(Object tracking records)
++++++++
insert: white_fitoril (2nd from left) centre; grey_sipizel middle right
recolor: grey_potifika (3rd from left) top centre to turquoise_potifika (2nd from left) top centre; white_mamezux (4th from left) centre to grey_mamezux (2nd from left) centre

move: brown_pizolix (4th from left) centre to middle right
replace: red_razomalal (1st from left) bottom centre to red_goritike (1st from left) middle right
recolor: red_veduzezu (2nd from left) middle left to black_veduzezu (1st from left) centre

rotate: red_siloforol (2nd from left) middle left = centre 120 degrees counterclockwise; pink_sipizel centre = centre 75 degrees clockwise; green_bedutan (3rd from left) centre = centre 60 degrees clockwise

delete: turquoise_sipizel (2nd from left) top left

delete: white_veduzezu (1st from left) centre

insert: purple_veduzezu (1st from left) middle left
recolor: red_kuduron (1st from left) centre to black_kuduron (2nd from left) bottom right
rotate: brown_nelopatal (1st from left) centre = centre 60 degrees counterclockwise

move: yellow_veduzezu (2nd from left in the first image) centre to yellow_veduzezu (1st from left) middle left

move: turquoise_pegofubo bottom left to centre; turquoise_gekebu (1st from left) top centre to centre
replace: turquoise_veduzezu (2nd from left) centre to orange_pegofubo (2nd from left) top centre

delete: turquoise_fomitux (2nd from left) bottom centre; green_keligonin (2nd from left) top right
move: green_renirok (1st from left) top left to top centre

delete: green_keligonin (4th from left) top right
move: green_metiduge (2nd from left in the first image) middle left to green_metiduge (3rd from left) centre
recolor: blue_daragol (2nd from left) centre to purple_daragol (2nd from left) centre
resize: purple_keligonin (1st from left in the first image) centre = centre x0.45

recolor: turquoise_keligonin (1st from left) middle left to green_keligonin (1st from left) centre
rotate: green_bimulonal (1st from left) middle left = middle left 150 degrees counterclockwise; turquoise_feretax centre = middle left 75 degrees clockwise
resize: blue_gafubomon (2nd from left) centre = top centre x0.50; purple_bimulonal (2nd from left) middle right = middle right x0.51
++++++++
▶ [Task statement]:
Reproduce all data above, unchanged.

▶ [Solution to this problem]:
insert: white_fitoril (2nd from left) centre; grey_sipizel middle right
recolor: grey_potifika (3rd from left) top centre to turquoise_potifika (2nd from left) top centre; white_mamezux (4th from left) centre to grey_mamezux (2nd from left) centre

move: brown_pizolix (4th from left) centre to middle right
replace: red_razomalal (1st from left) bottom centre to red_goritike (1st from left) middle right
recolor: red_veduzezu (2nd from left) middle left to black_veduzezu (1st from left) centre

rotate: red_siloforol (2nd from left) middle left = centre 120 degrees counterclockwise; pink_sipizel centre = centre 75 degrees clockwise; green_bedutan (3rd from left) centre = centre 60 degrees clockwise

delete: turquoise_sipizel (2nd from left) top left

delete: white_veduzezu (1st from left) centre

insert: purple_veduzezu (1st from left) middle left
recolor: red_kuduron (1st from left) centre to black_kuduron (2nd from left) bottom right
rotate: brown_nelopatal (1st from left) centre = centre 60 degrees counterclockwise

move: yellow_veduzezu (2nd from left in the first image) centre to yellow_veduzezu (1st from left) middle left

move: turquoise_pegofubo bottom left to centre; turquoise_gekebu (1st from left) top centre to centre
replace: turquoise_veduzezu (2nd from left) centre to orange_pegofubo (2nd from left) top centre

delete: turquoise_fomitux (2nd from left) bottom centre; green_keligonin (2nd from left) top right
move: green_renirok (1st from left) top left to top centre

delete: green_keligonin (4th from left) top right
move: green_metiduge (2nd from left in the first image) middle left to green_metiduge (3rd from left) centre
recolor: blue_daragol (2nd from left) centre to purple_daragol (2nd from left) centre
resize: purple_keligonin (1st from left in the first image) centre = centre x0.45

recolor: turquoise_keligonin (1st from left) middle left to green_keligonin (1st from left) centre
rotate: green_bimulonal (1st from left) middle left = middle left 150 degrees counterclockwise; turquoise_feretax centre = middle left 75 degrees clockwise
resize: blue_gafubomon (2nd from left) centre = top centre x0.50; purple_bimulonal (2nd from left) middle right = middle right x0.51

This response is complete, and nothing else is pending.